Problem description | Print the line containing "RELAY2 pin IN2: D32 -> D23" and each line after it through the end of the material below, exactly as it appears, but skip the pictures.

Material provided |

....

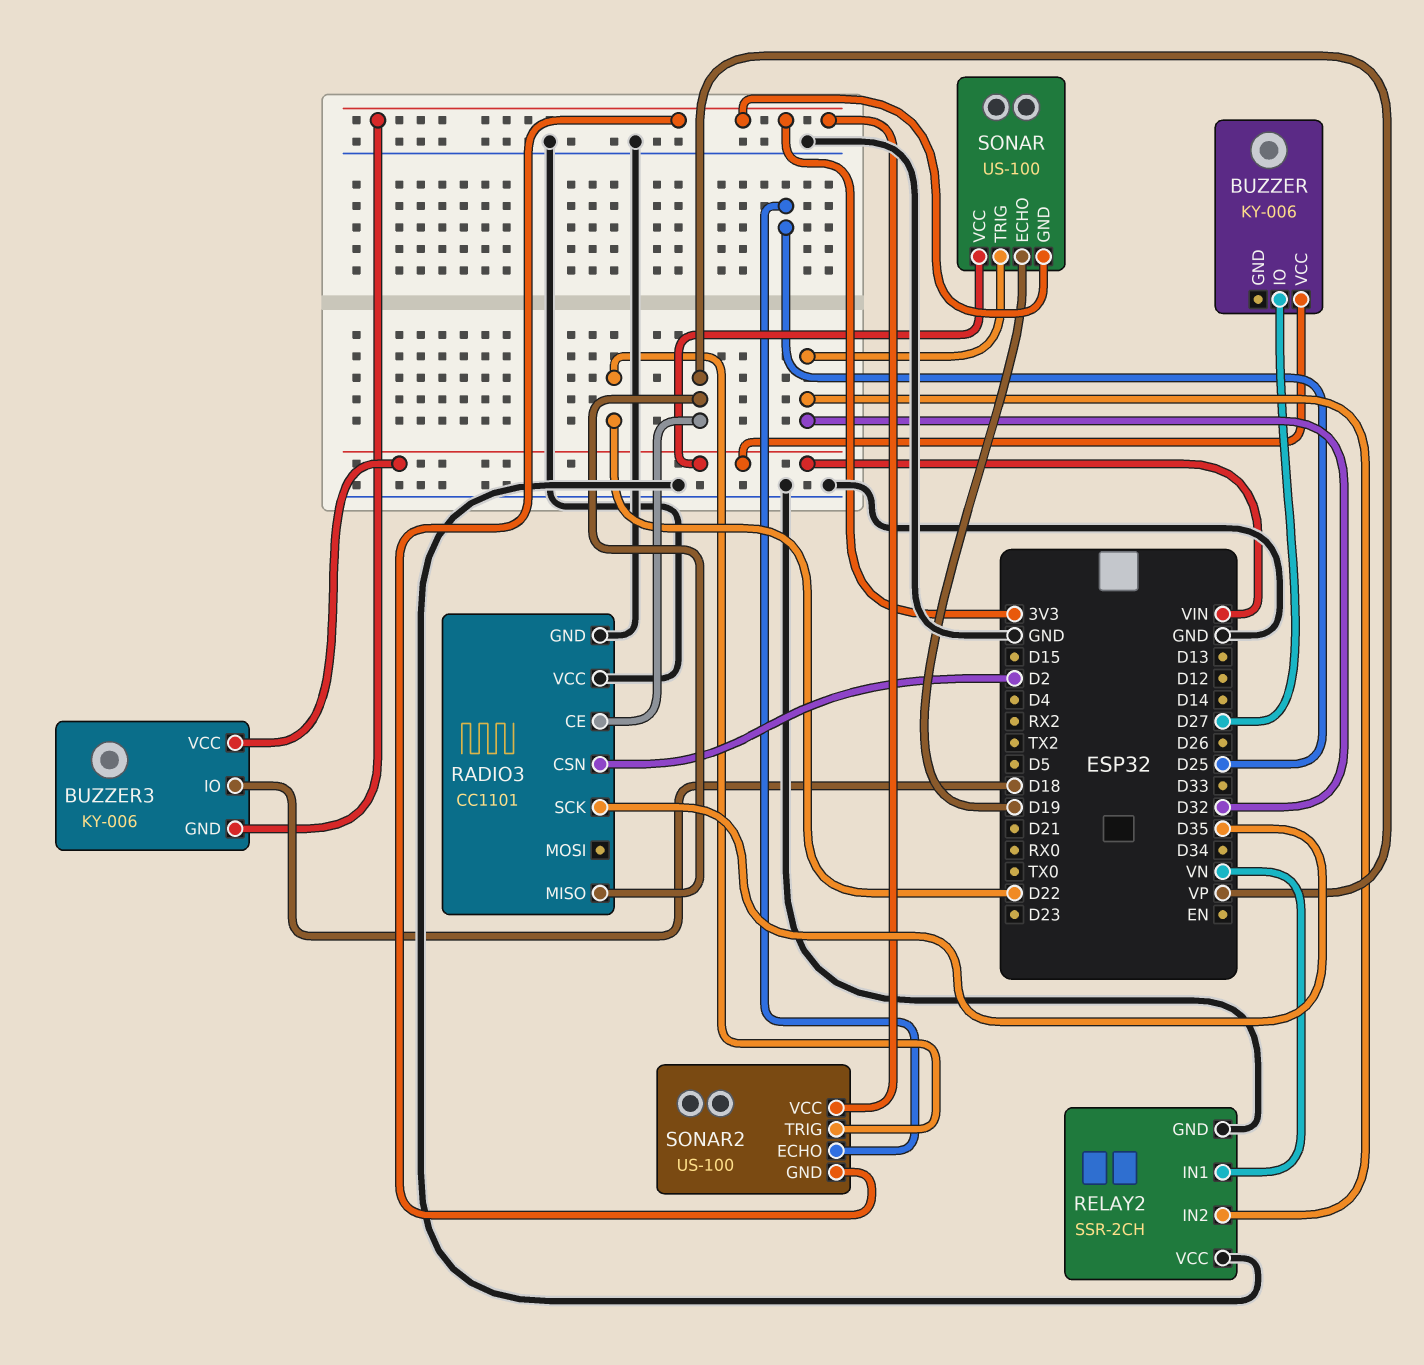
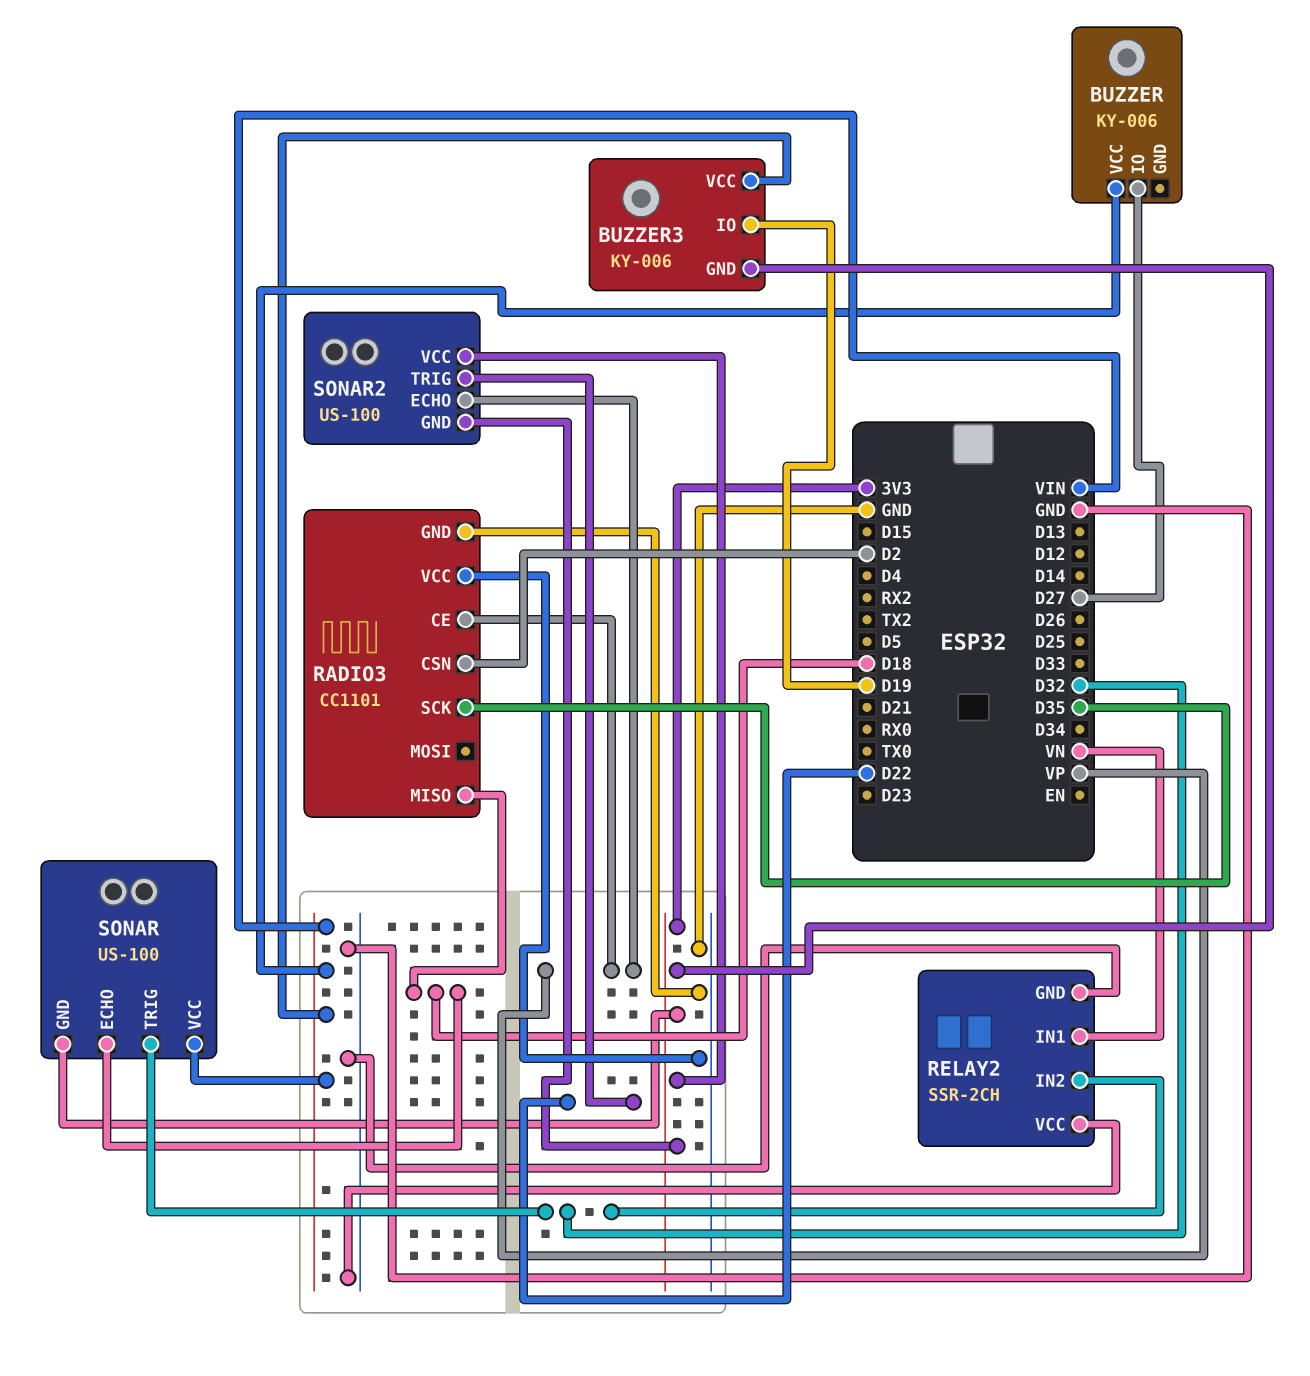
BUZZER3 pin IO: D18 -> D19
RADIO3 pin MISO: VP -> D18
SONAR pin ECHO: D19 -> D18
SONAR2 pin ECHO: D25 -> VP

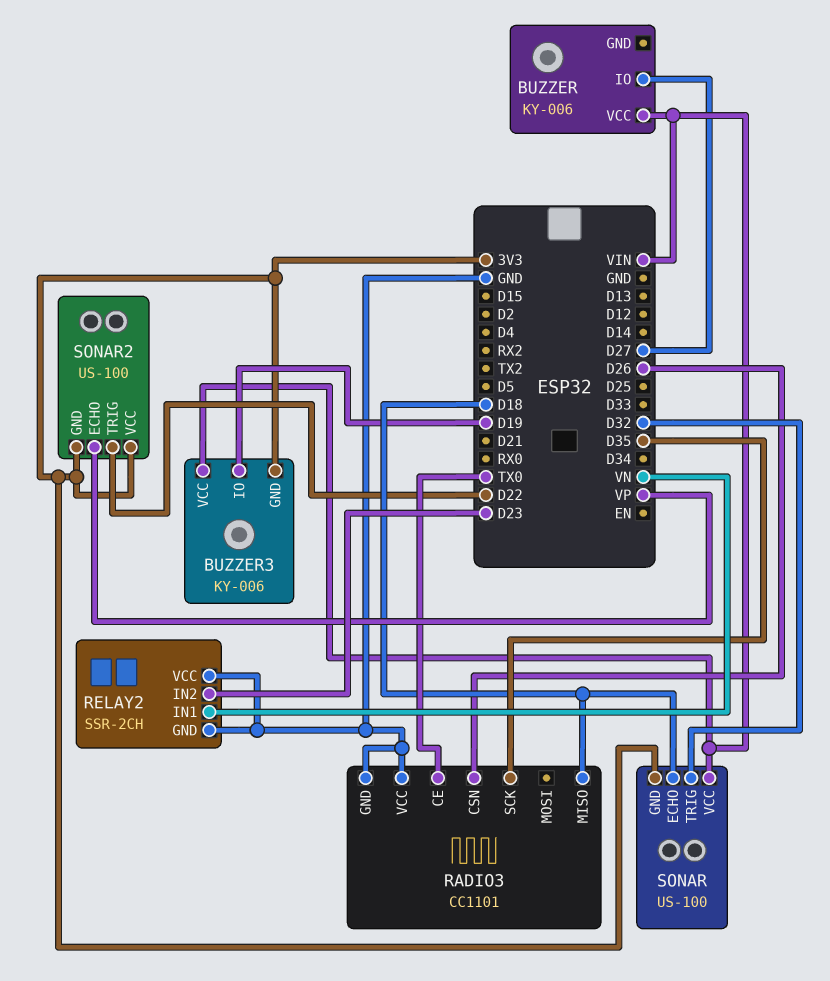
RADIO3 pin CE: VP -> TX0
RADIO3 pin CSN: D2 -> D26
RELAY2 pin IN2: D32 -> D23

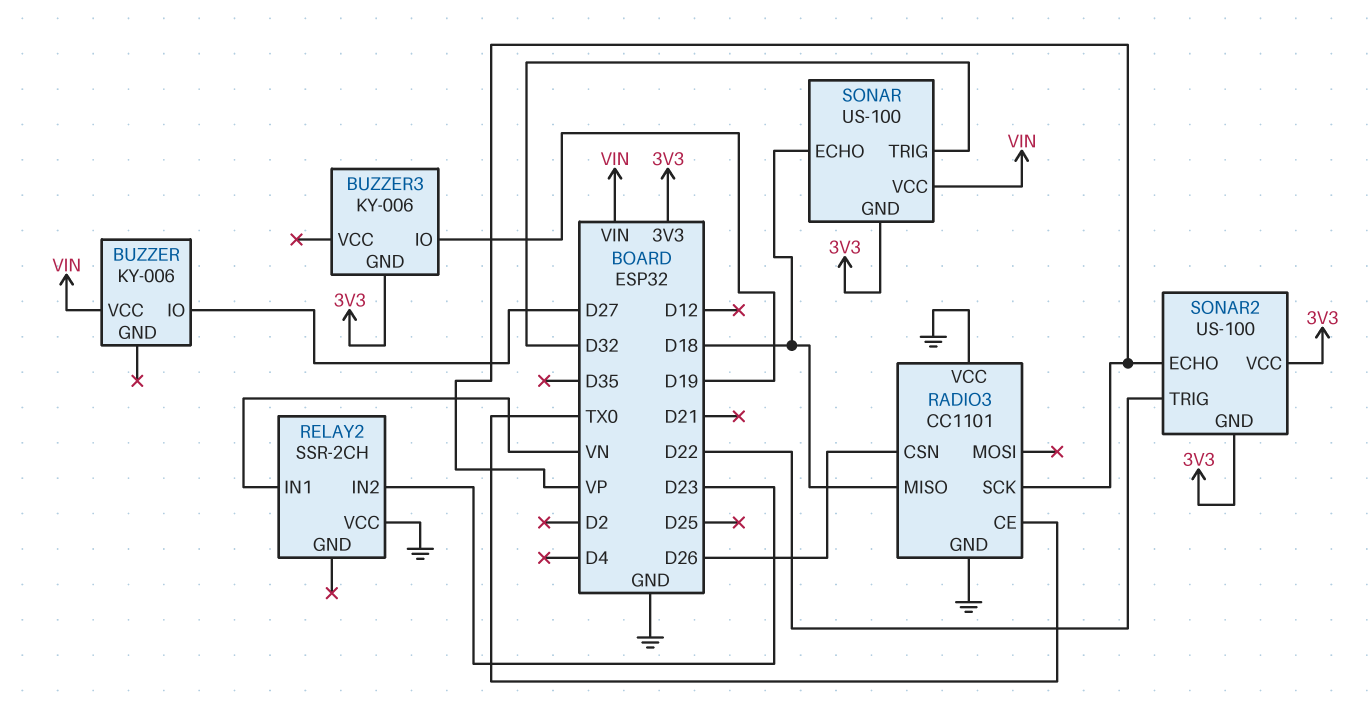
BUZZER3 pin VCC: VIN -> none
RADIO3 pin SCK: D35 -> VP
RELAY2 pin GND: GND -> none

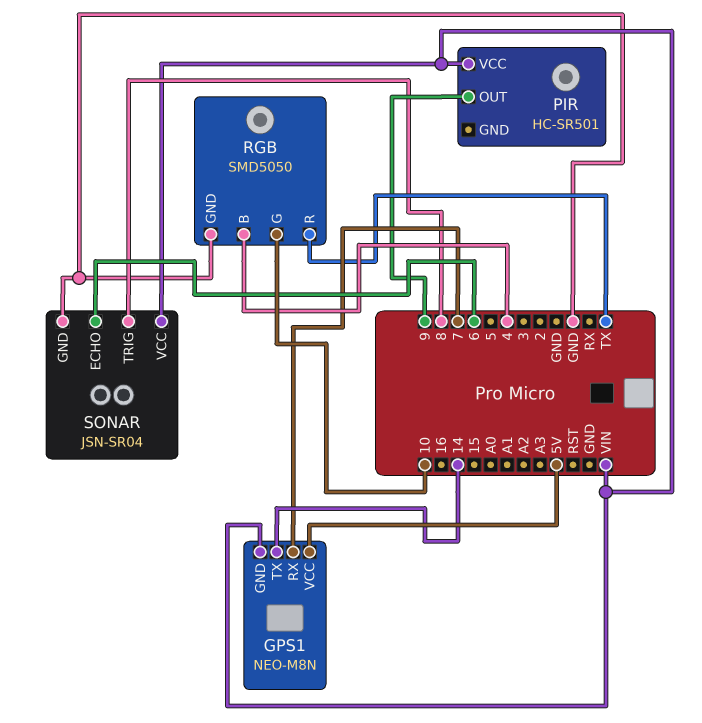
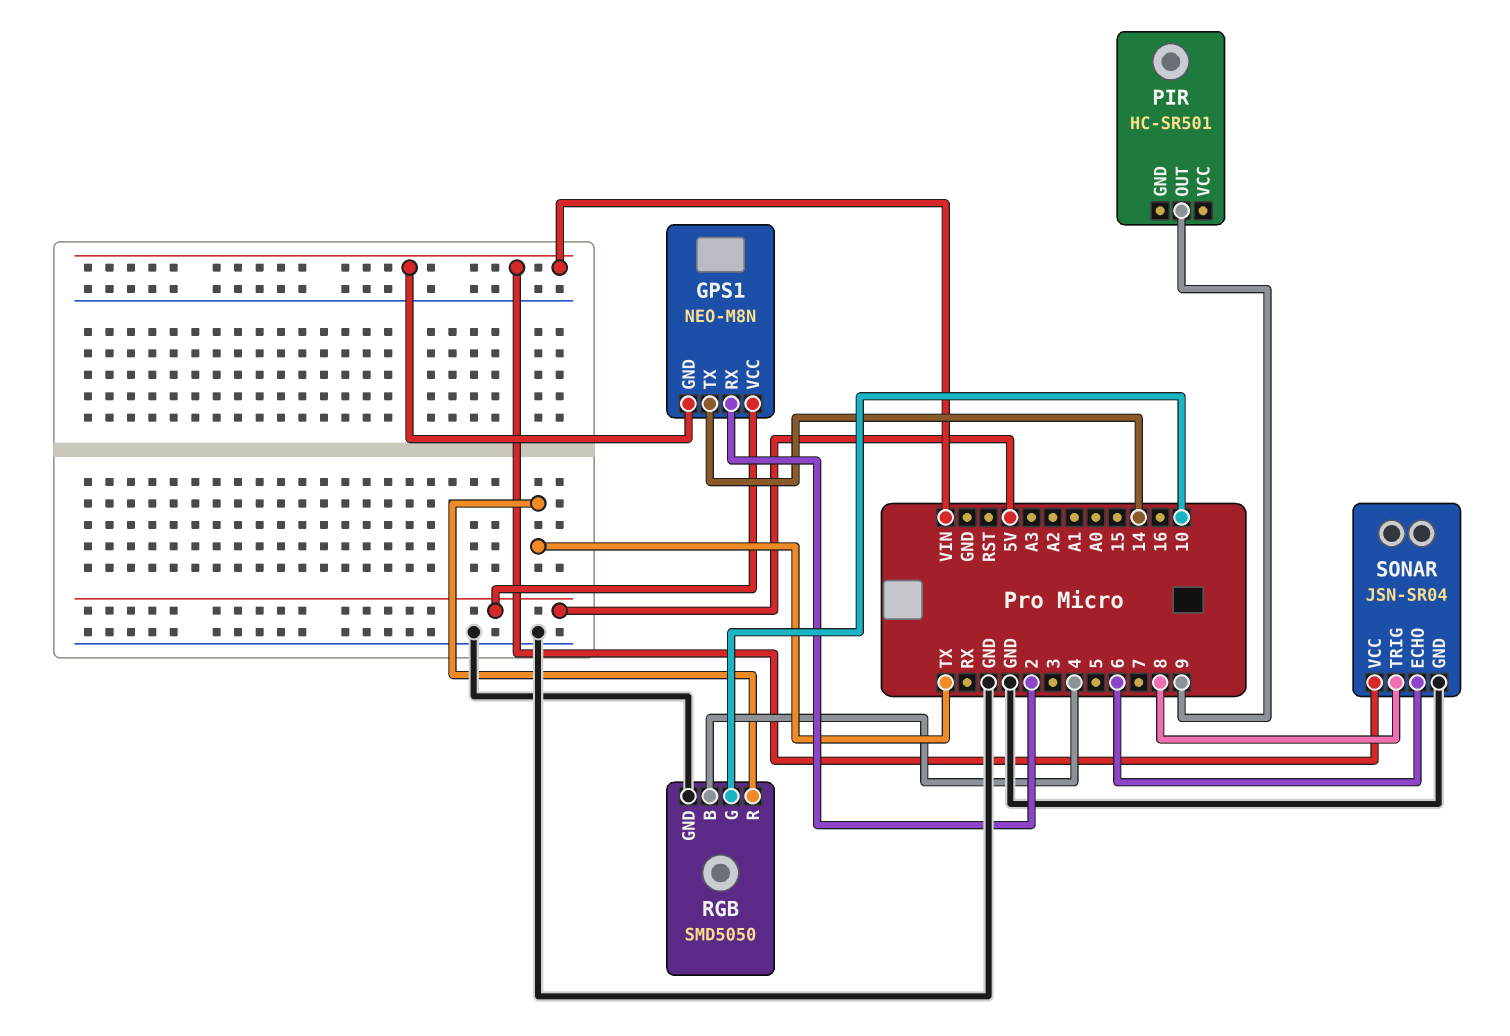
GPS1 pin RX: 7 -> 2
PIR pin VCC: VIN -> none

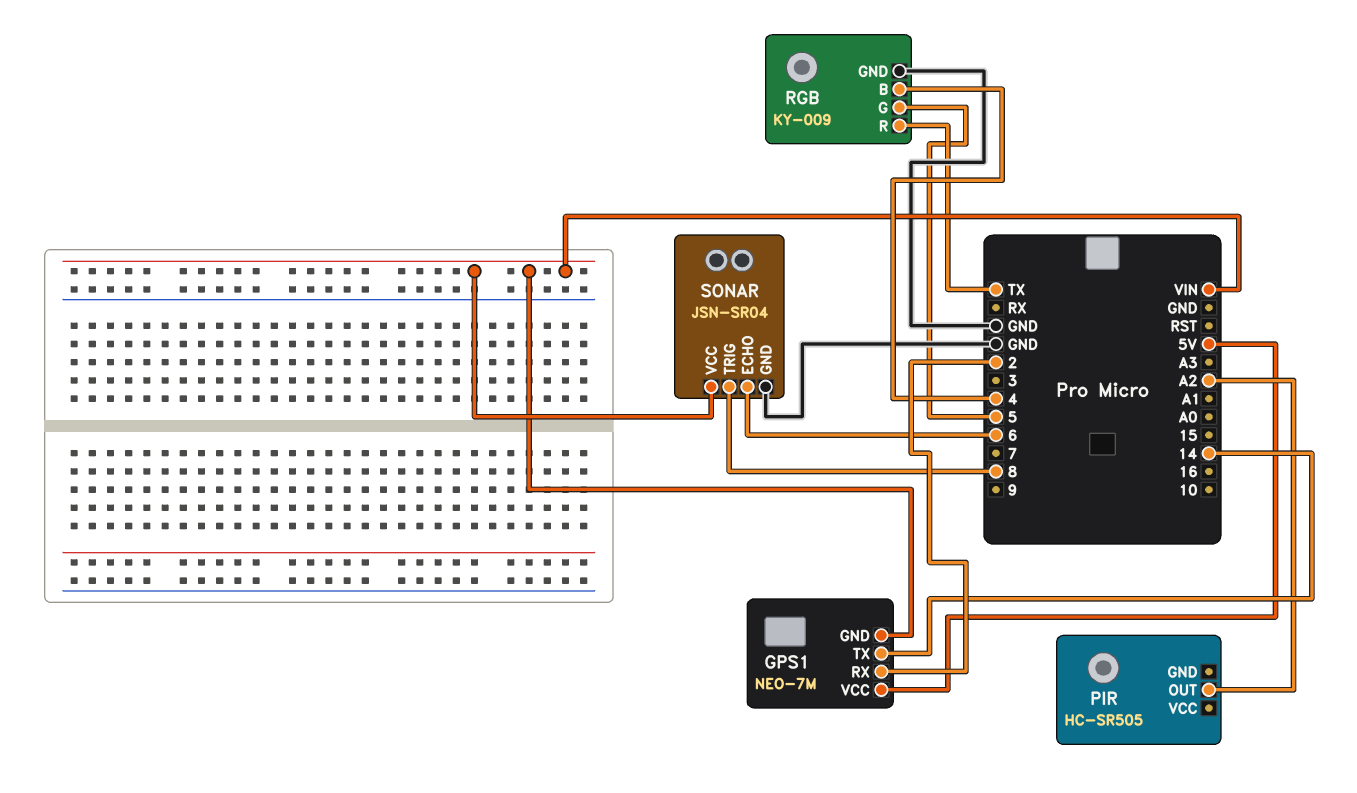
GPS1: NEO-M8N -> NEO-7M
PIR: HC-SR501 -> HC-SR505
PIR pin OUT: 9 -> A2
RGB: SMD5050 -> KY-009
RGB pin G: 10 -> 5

....

The completed task |
RELAY2 pin IN2: D32 -> D23

BUZZER3 pin VCC: VIN -> none
RADIO3 pin SCK: D35 -> VP
RELAY2 pin GND: GND -> none

GPS1 pin RX: 7 -> 2
PIR pin VCC: VIN -> none

GPS1: NEO-M8N -> NEO-7M
PIR: HC-SR501 -> HC-SR505
PIR pin OUT: 9 -> A2
RGB: SMD5050 -> KY-009
RGB pin G: 10 -> 5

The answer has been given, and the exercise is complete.